Task goal -
Below is a listing; repeat exactly the lines from the one containing "camera: 160 degrees left, 15 degrees up" to the one containing "repainted: wooden pencil/orange", both included.

Material supplied Block Start

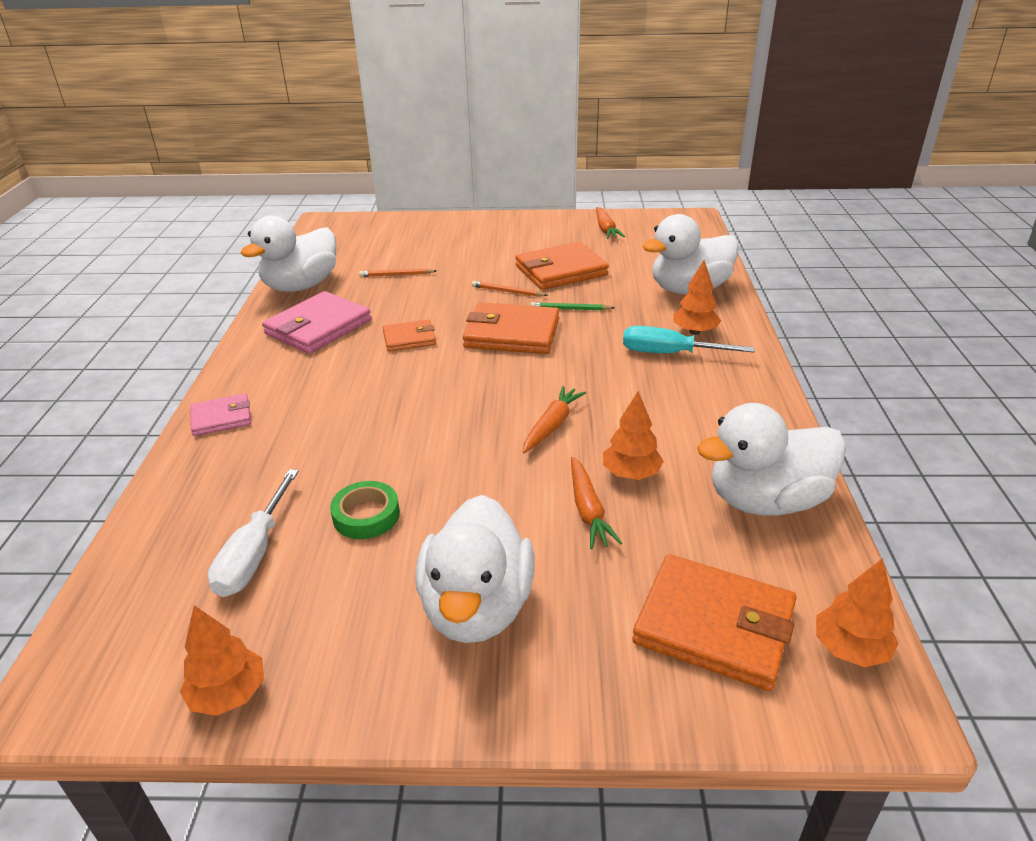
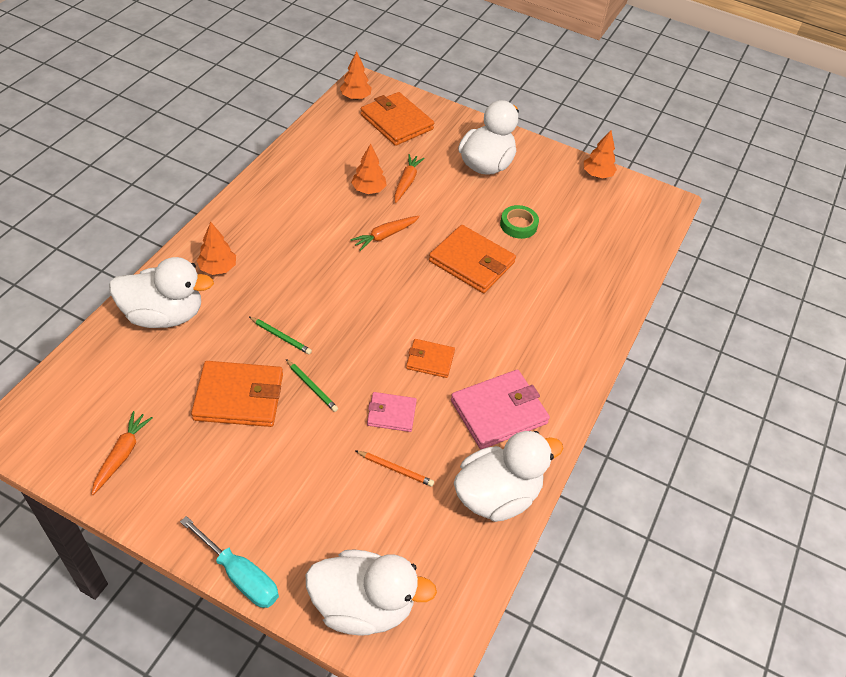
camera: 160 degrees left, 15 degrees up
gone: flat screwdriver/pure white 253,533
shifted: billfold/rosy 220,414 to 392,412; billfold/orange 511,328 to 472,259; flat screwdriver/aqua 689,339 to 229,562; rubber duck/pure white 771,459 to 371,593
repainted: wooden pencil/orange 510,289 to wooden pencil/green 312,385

Material supplied Block End
Material supplied Block Start

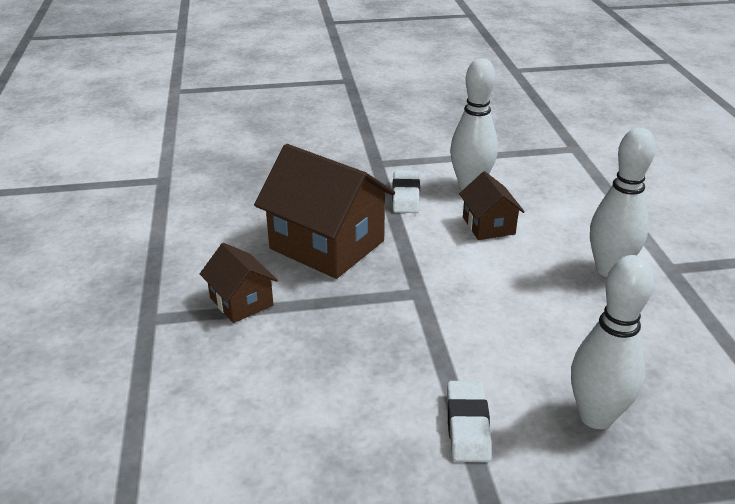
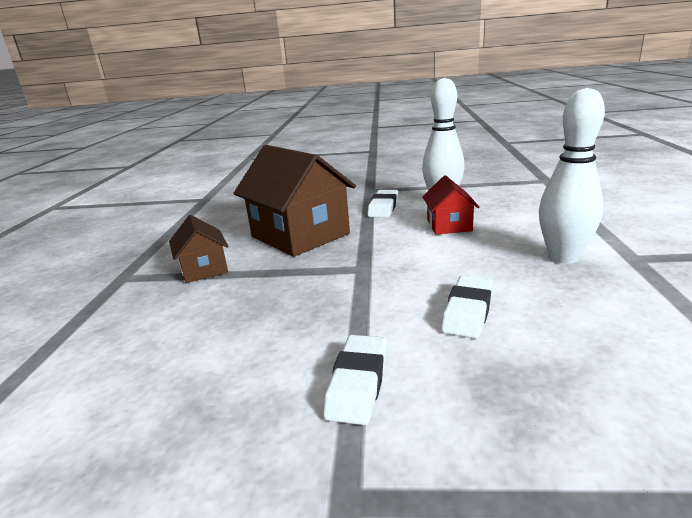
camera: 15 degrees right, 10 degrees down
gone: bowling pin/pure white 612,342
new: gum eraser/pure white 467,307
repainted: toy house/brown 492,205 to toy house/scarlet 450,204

Material supplied Block End

Response box -
camera: 160 degrees left, 15 degrees up
gone: flat screwdriver/pure white 253,533
shifted: billfold/rosy 220,414 to 392,412; billfold/orange 511,328 to 472,259; flat screwdriver/aqua 689,339 to 229,562; rubber duck/pure white 771,459 to 371,593
repainted: wooden pencil/orange 510,289 to wooden pencil/green 312,385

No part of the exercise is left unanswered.